• TASK TO COMPLETE:
Repeat every line of the data exactly, but not the pictures.

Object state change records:
++++++++++++++++++++

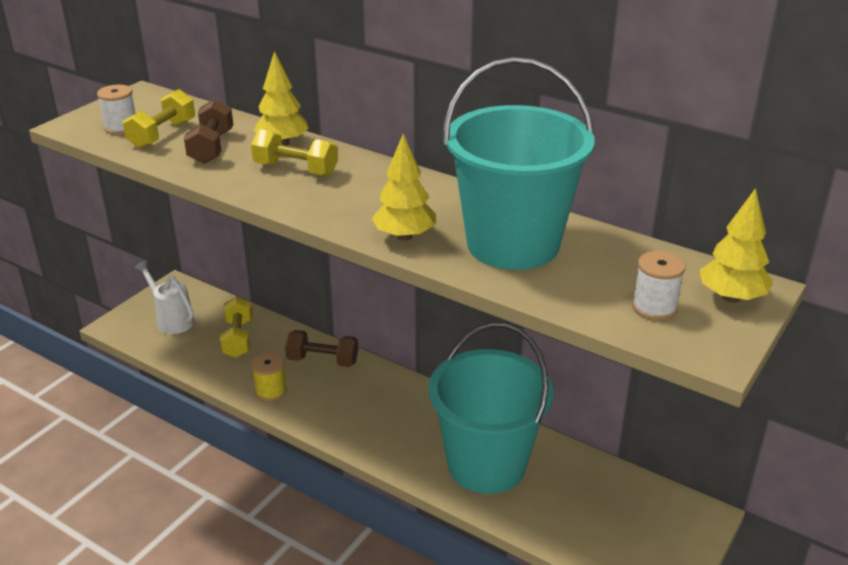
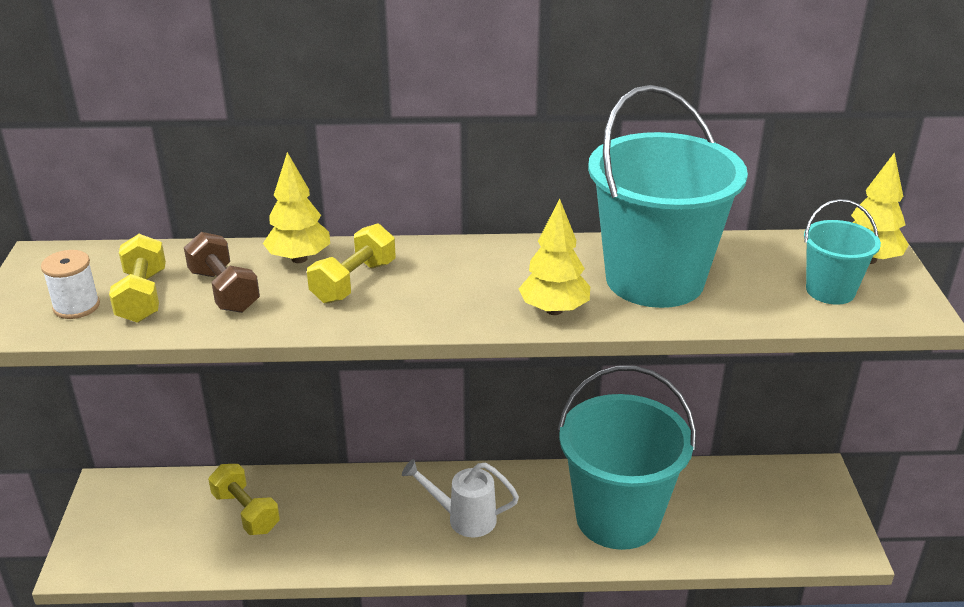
camera: 35 degrees left, 0 degrees up
(171, 319) = (143, 527): white watering can -> white watering can (464, 518)
(270, 391) = (342, 551): yellow spool -> none
(296, 169) = (353, 282): yellow dumbbell -> yellow dumbbell turned 45 degrees counterclockwise
(322, 360) = (363, 493): brown dumbbell -> none
(654, 307) = (830, 291): white spool -> turquoise bucket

++++++++++++++++++++

• OUTPUT FOR THIS EXERCISE:
camera: 35 degrees left, 0 degrees up
(171, 319) = (143, 527): white watering can -> white watering can (464, 518)
(270, 391) = (342, 551): yellow spool -> none
(296, 169) = (353, 282): yellow dumbbell -> yellow dumbbell turned 45 degrees counterclockwise
(322, 360) = (363, 493): brown dumbbell -> none
(654, 307) = (830, 291): white spool -> turquoise bucket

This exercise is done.